Where the material below has a line containing "BUTTON pin SIG: D7 -> D3", start repeating exactly, and keep going through the line containing "LUX pin SCL: D1 -> D6", with no other lines.

◆ **Working data**
╭──
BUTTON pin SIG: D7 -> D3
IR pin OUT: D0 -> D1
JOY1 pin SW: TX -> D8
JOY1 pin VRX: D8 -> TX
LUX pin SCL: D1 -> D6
╰──
╭──
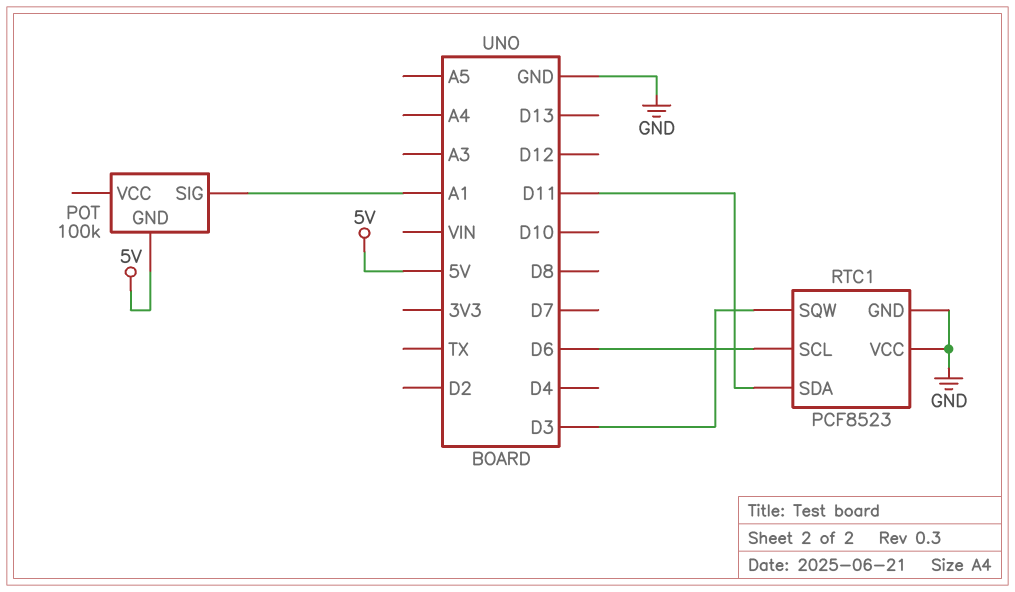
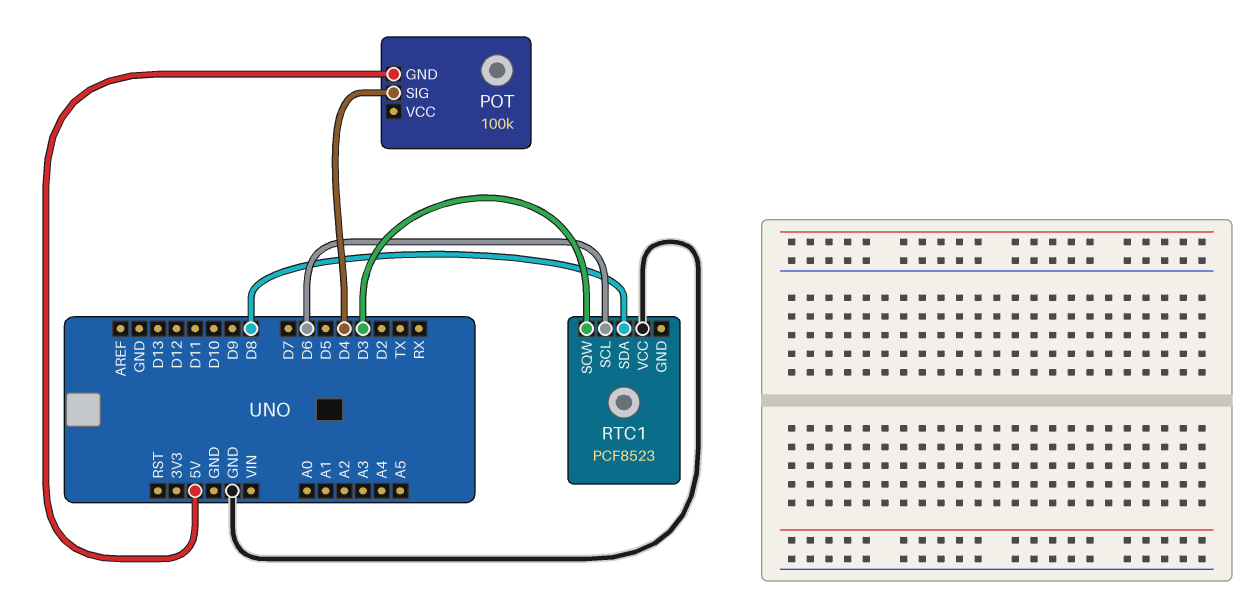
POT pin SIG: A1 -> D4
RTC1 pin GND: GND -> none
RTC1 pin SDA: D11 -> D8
╰──
╭──
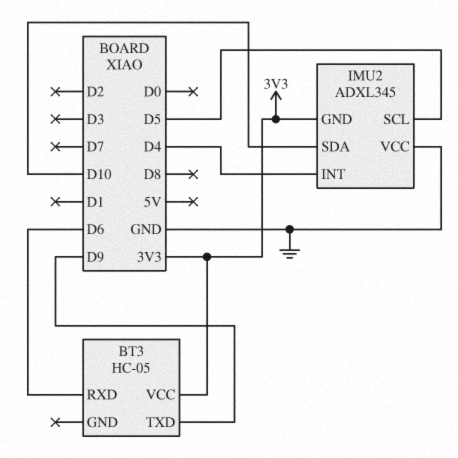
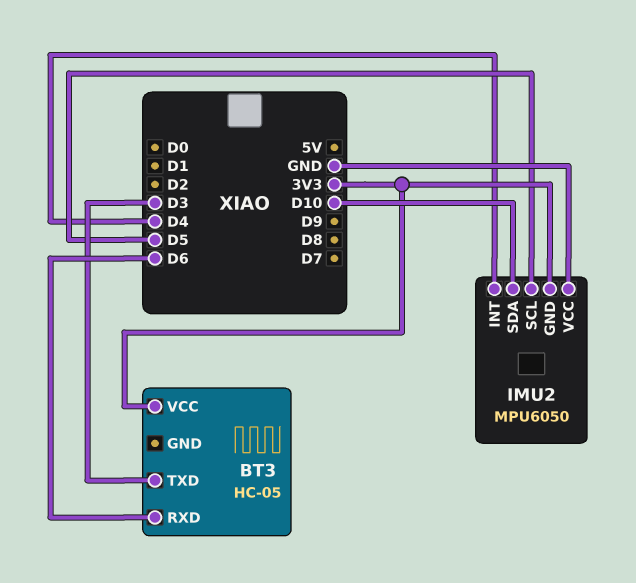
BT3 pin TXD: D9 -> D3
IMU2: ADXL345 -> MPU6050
╰──
◆ **Response box**
BUTTON pin SIG: D7 -> D3
IR pin OUT: D0 -> D1
JOY1 pin SW: TX -> D8
JOY1 pin VRX: D8 -> TX
LUX pin SCL: D1 -> D6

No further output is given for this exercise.